» Data for review:
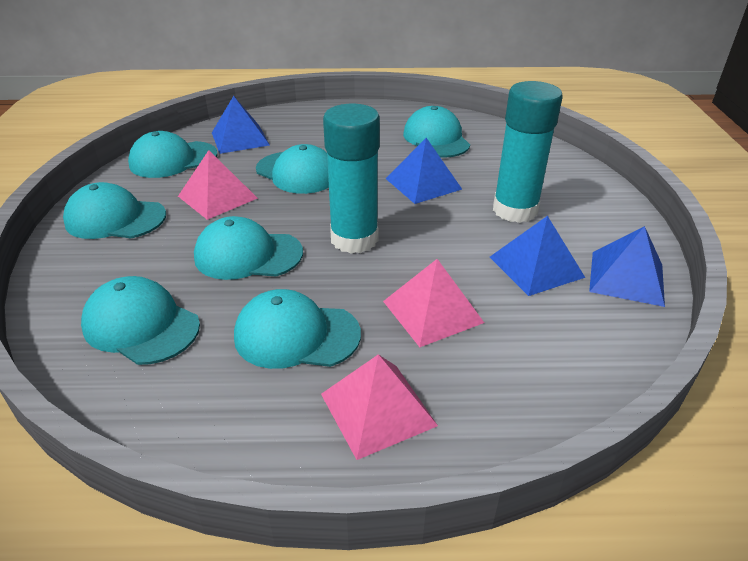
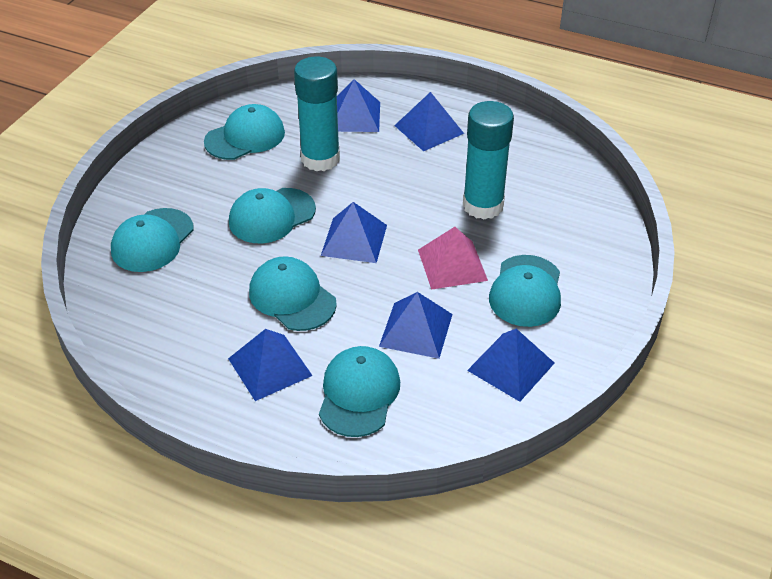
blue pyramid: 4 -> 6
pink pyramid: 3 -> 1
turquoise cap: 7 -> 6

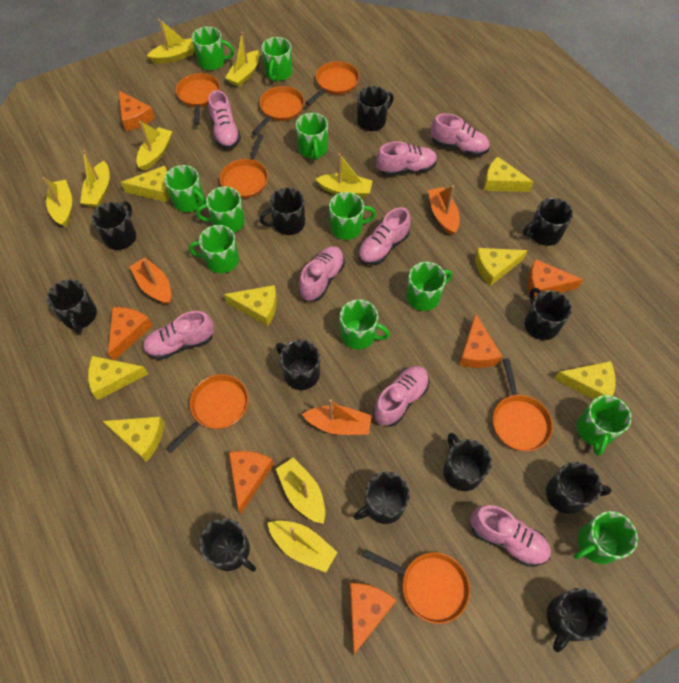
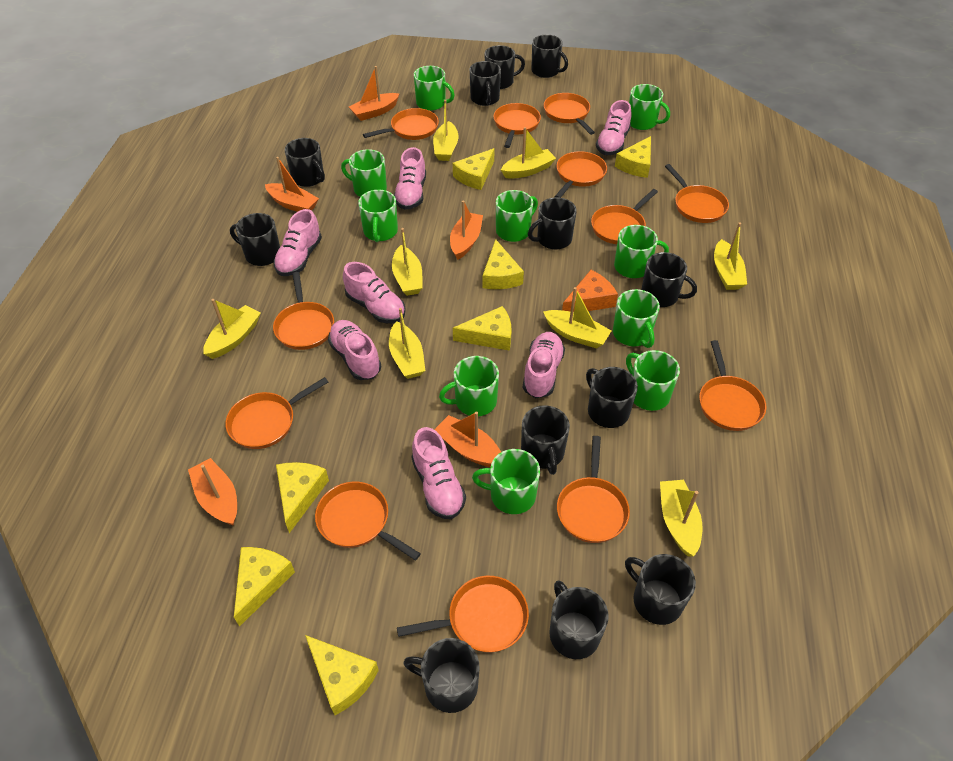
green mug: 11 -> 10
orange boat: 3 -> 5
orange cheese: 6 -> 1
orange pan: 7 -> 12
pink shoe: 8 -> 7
* * *
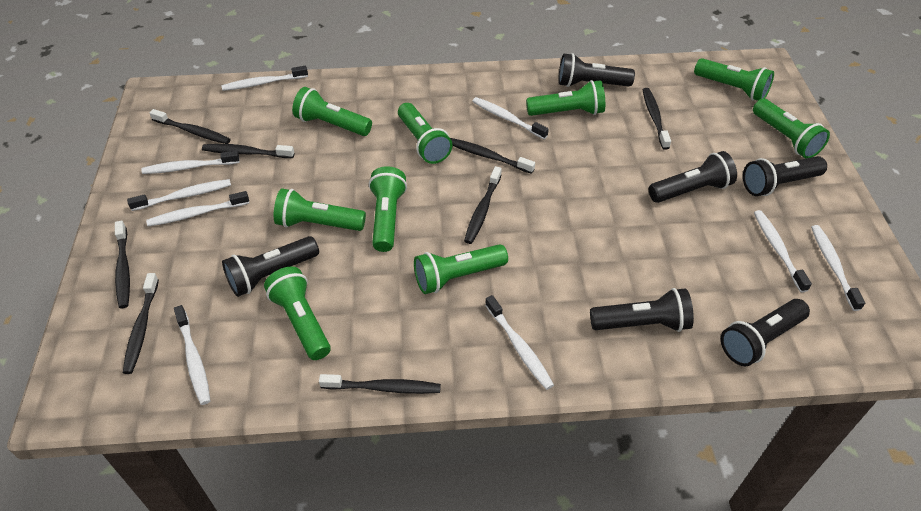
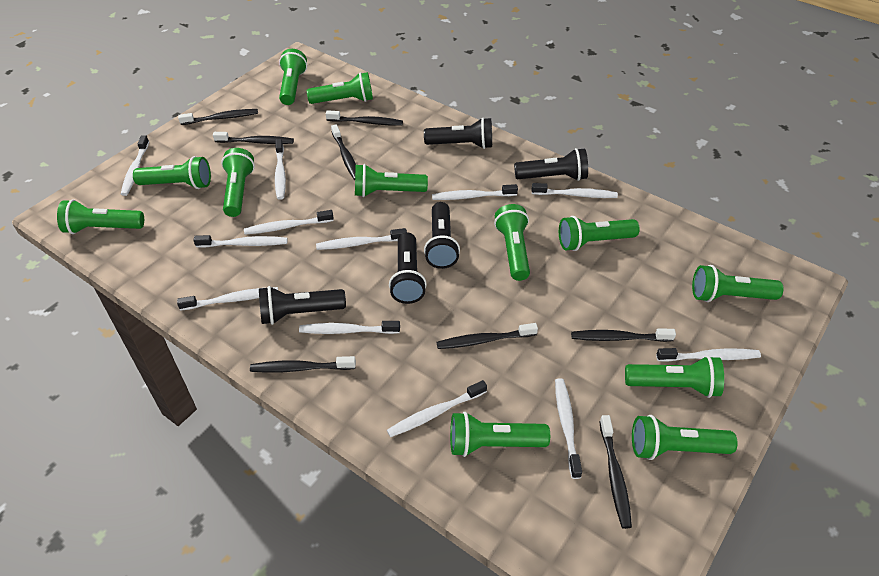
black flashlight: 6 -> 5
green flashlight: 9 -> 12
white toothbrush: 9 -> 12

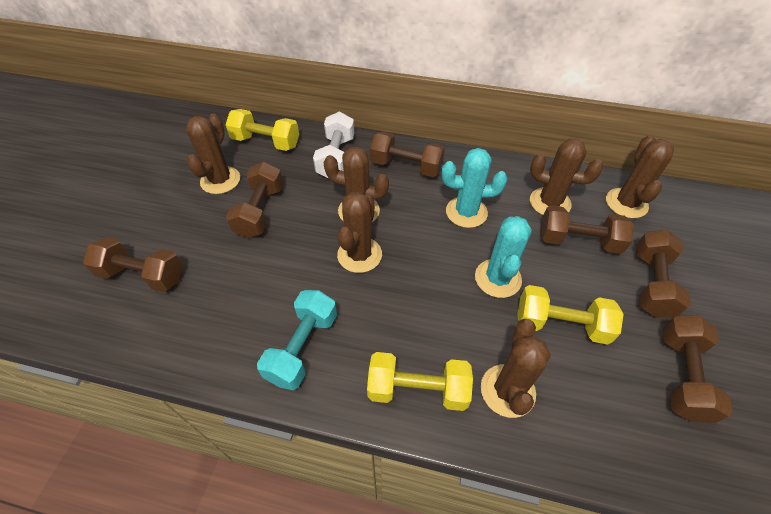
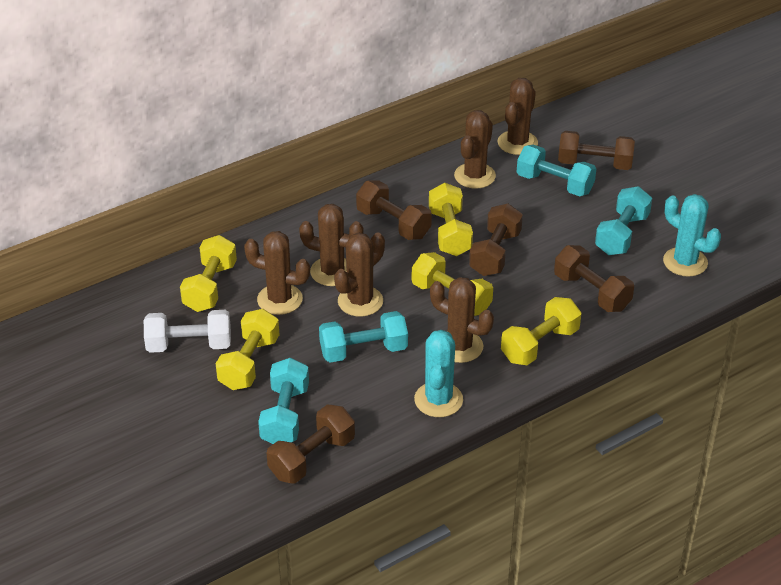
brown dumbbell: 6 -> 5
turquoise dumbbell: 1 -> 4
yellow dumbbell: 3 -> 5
---
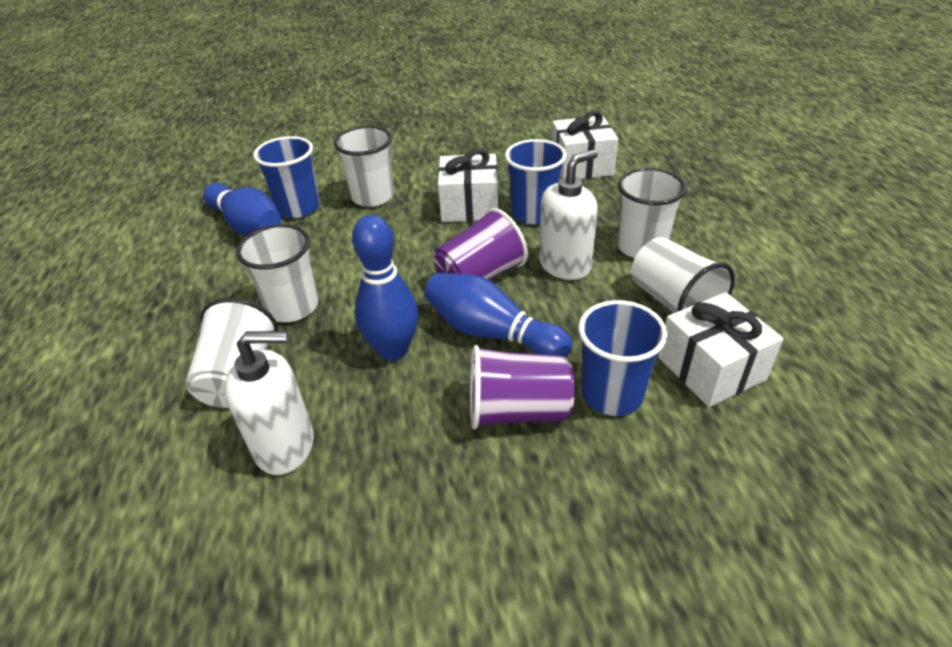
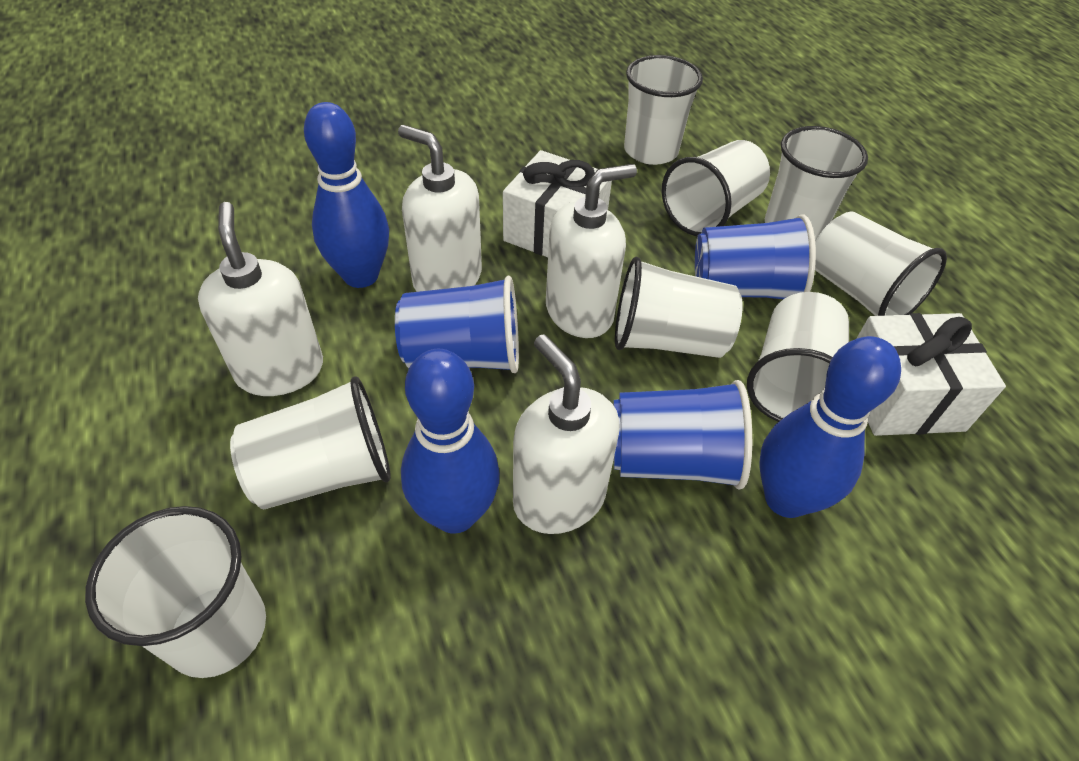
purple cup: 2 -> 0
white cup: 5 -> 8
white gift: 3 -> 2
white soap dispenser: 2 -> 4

» Required work: Using the entries above, extract exactly the lines from the one that contains "blue pyramid: 4 -> 6" through the one that contains "pink shoe: 8 -> 7". Do not carry over any pictures.

» Written response:
blue pyramid: 4 -> 6
pink pyramid: 3 -> 1
turquoise cap: 7 -> 6

green mug: 11 -> 10
orange boat: 3 -> 5
orange cheese: 6 -> 1
orange pan: 7 -> 12
pink shoe: 8 -> 7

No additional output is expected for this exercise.